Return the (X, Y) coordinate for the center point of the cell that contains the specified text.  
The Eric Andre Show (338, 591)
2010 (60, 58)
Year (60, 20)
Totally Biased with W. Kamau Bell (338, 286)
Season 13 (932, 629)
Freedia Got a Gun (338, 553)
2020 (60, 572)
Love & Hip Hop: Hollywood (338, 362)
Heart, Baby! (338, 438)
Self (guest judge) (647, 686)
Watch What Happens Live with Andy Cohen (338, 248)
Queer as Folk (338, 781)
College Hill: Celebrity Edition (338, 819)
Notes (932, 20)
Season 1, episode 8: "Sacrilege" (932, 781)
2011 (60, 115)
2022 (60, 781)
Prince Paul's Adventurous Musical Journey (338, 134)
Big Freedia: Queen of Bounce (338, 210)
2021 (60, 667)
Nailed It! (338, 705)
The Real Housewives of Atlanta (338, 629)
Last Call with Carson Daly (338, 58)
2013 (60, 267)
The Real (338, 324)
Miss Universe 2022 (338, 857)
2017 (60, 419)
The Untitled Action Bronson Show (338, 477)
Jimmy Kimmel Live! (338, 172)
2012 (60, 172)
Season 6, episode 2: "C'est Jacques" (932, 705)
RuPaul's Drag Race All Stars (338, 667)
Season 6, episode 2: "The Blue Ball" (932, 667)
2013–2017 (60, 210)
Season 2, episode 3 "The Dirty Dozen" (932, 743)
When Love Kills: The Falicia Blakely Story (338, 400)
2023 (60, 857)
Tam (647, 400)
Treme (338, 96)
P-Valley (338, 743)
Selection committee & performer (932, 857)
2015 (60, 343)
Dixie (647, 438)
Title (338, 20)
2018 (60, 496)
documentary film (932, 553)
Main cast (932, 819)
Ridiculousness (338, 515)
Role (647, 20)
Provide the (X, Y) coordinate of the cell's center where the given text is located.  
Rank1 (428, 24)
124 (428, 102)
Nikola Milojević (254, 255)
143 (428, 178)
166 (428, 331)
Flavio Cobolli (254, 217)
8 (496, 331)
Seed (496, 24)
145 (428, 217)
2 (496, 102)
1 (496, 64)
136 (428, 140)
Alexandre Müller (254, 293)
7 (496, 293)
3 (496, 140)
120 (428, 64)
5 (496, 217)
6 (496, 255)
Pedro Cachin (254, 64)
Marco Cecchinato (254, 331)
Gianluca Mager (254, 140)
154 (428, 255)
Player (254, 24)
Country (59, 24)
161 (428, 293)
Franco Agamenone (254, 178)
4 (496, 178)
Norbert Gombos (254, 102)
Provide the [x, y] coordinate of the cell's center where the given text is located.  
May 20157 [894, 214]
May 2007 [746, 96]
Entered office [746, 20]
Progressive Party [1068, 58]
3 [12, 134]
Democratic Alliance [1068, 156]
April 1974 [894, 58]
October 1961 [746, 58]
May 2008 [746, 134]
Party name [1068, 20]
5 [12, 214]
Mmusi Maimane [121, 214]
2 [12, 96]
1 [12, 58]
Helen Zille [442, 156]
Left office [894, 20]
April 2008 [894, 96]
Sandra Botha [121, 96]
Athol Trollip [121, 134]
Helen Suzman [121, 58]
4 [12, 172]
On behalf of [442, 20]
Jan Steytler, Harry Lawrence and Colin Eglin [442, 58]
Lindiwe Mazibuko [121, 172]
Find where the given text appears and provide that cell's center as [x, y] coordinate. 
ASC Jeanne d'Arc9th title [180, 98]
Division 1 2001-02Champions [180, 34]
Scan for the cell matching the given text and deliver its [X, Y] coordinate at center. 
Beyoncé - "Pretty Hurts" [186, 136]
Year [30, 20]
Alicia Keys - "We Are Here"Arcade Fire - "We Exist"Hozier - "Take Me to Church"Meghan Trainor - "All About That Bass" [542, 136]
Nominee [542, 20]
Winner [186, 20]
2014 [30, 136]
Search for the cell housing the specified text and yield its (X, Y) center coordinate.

= = = = = = =

- _Exercise aim_:
Reproduce all of the data above verbatim, keeping every line, coordinate pair, bracket style, and punctuation mark in its original order.

- _Answer to this problem_:
Return the (X, Y) coordinate for the center point of the cell that contains the specified text.  
The Eric Andre Show (338, 591)
2010 (60, 58)
Year (60, 20)
Totally Biased with W. Kamau Bell (338, 286)
Season 13 (932, 629)
Freedia Got a Gun (338, 553)
2020 (60, 572)
Love & Hip Hop: Hollywood (338, 362)
Heart, Baby! (338, 438)
Self (guest judge) (647, 686)
Watch What Happens Live with Andy Cohen (338, 248)
Queer as Folk (338, 781)
College Hill: Celebrity Edition (338, 819)
Notes (932, 20)
Season 1, episode 8: "Sacrilege" (932, 781)
2011 (60, 115)
2022 (60, 781)
Prince Paul's Adventurous Musical Journey (338, 134)
Big Freedia: Queen of Bounce (338, 210)
2021 (60, 667)
Nailed It! (338, 705)
The Real Housewives of Atlanta (338, 629)
Last Call with Carson Daly (338, 58)
2013 (60, 267)
The Real (338, 324)
Miss Universe 2022 (338, 857)
2017 (60, 419)
The Untitled Action Bronson Show (338, 477)
Jimmy Kimmel Live! (338, 172)
2012 (60, 172)
Season 6, episode 2: "C'est Jacques" (932, 705)
RuPaul's Drag Race All Stars (338, 667)
Season 6, episode 2: "The Blue Ball" (932, 667)
2013–2017 (60, 210)
Season 2, episode 3 "The Dirty Dozen" (932, 743)
When Love Kills: The Falicia Blakely Story (338, 400)
2023 (60, 857)
Tam (647, 400)
Treme (338, 96)
P-Valley (338, 743)
Selection committee & performer (932, 857)
2015 (60, 343)
Dixie (647, 438)
Title (338, 20)
2018 (60, 496)
documentary film (932, 553)
Main cast (932, 819)
Ridiculousness (338, 515)
Role (647, 20)
Provide the (X, Y) coordinate of the cell's center where the given text is located.  
Rank1 (428, 24)
124 (428, 102)
Nikola Milojević (254, 255)
143 (428, 178)
166 (428, 331)
Flavio Cobolli (254, 217)
8 (496, 331)
Seed (496, 24)
145 (428, 217)
2 (496, 102)
1 (496, 64)
136 (428, 140)
Alexandre Müller (254, 293)
7 (496, 293)
3 (496, 140)
120 (428, 64)
5 (496, 217)
6 (496, 255)
Pedro Cachin (254, 64)
Marco Cecchinato (254, 331)
Gianluca Mager (254, 140)
154 (428, 255)
Player (254, 24)
Country (59, 24)
161 (428, 293)
Franco Agamenone (254, 178)
4 (496, 178)
Norbert Gombos (254, 102)
Provide the [x, y] coordinate of the cell's center where the given text is located.  
May 20157 [894, 214]
May 2007 [746, 96]
Entered office [746, 20]
Progressive Party [1068, 58]
3 [12, 134]
Democratic Alliance [1068, 156]
April 1974 [894, 58]
October 1961 [746, 58]
May 2008 [746, 134]
Party name [1068, 20]
5 [12, 214]
Mmusi Maimane [121, 214]
2 [12, 96]
1 [12, 58]
Helen Zille [442, 156]
Left office [894, 20]
April 2008 [894, 96]
Sandra Botha [121, 96]
Athol Trollip [121, 134]
Helen Suzman [121, 58]
4 [12, 172]
On behalf of [442, 20]
Jan Steytler, Harry Lawrence and Colin Eglin [442, 58]
Lindiwe Mazibuko [121, 172]
Find where the given text appears and provide that cell's center as [x, y] coordinate. 
ASC Jeanne d'Arc9th title [180, 98]
Division 1 2001-02Champions [180, 34]
Scan for the cell matching the given text and deliver its [X, Y] coordinate at center. 
Beyoncé - "Pretty Hurts" [186, 136]
Year [30, 20]
Alicia Keys - "We Are Here"Arcade Fire - "We Exist"Hozier - "Take Me to Church"Meghan Trainor - "All About That Bass" [542, 136]
Nominee [542, 20]
Winner [186, 20]
2014 [30, 136]
Search for the cell housing the specified text and yield its (X, Y) center coordinate.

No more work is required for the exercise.